Exercise description >>
Copy out again, unchanged, the listing below from the line that has "brown carton: 0 -> 2" through the line that has "white carton: 0 -> 3".

Entries provided >>
---------------

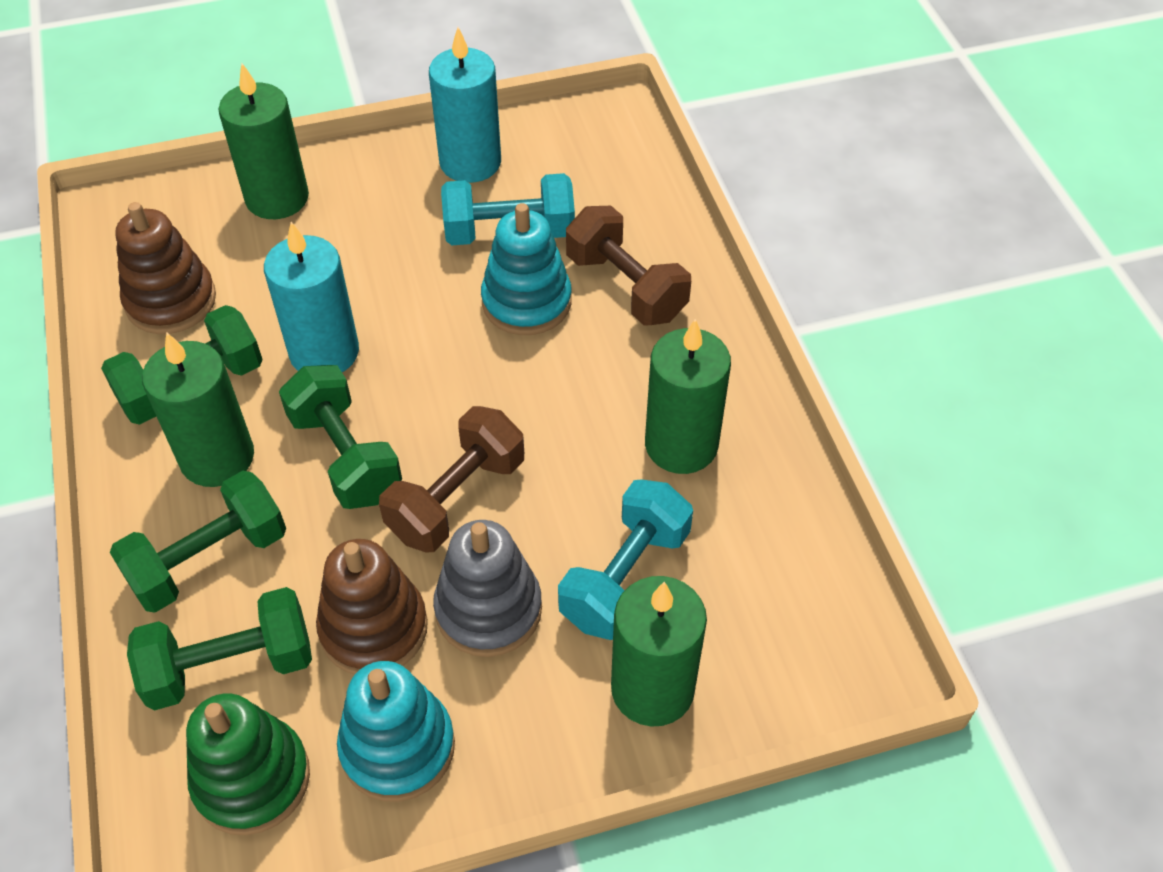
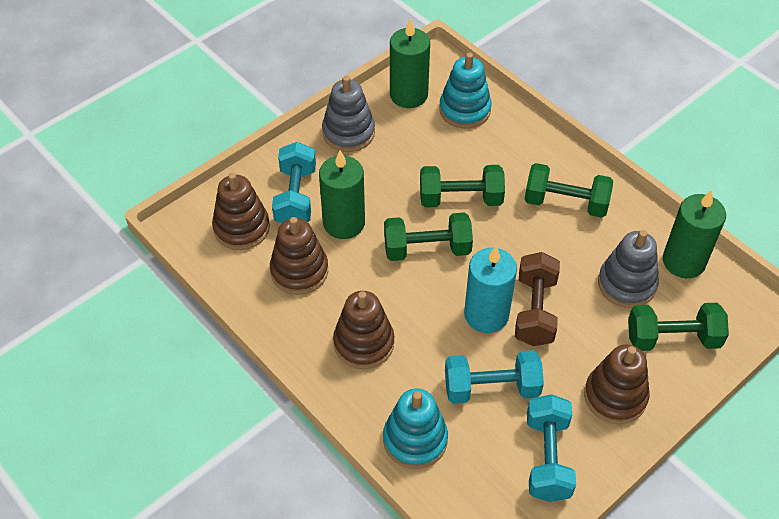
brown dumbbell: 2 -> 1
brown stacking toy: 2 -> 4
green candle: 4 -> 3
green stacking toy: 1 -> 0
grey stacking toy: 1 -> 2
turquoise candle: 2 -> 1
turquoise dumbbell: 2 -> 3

---------------

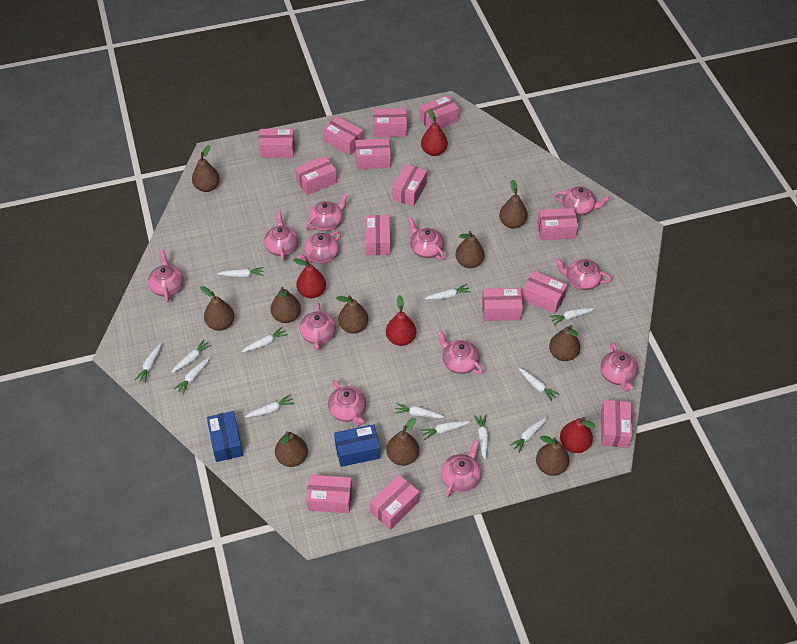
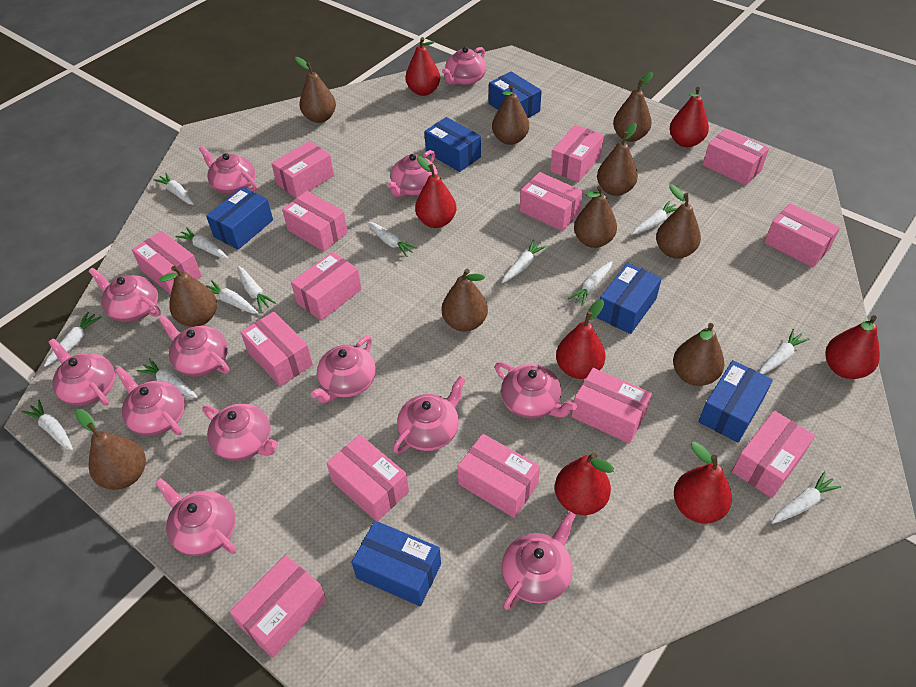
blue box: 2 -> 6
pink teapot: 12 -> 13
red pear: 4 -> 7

---------------

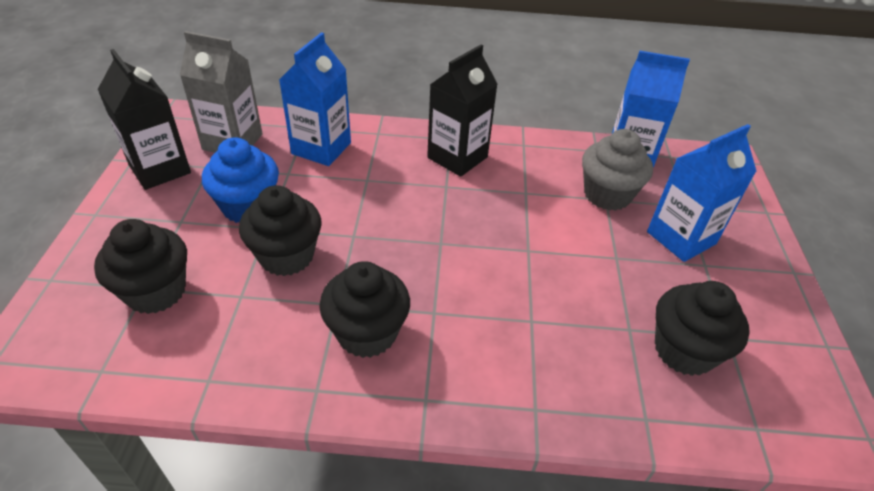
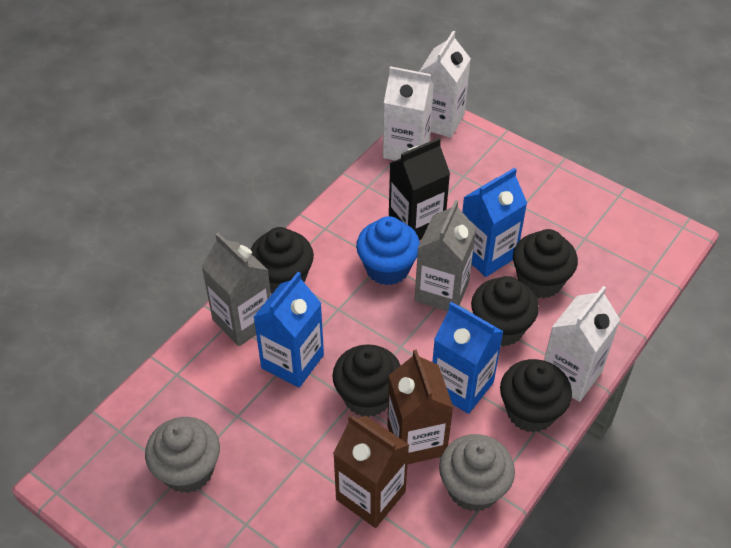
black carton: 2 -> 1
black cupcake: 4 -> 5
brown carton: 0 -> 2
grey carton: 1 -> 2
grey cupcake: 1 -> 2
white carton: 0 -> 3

---------------

Exercise result >>
brown carton: 0 -> 2
grey carton: 1 -> 2
grey cupcake: 1 -> 2
white carton: 0 -> 3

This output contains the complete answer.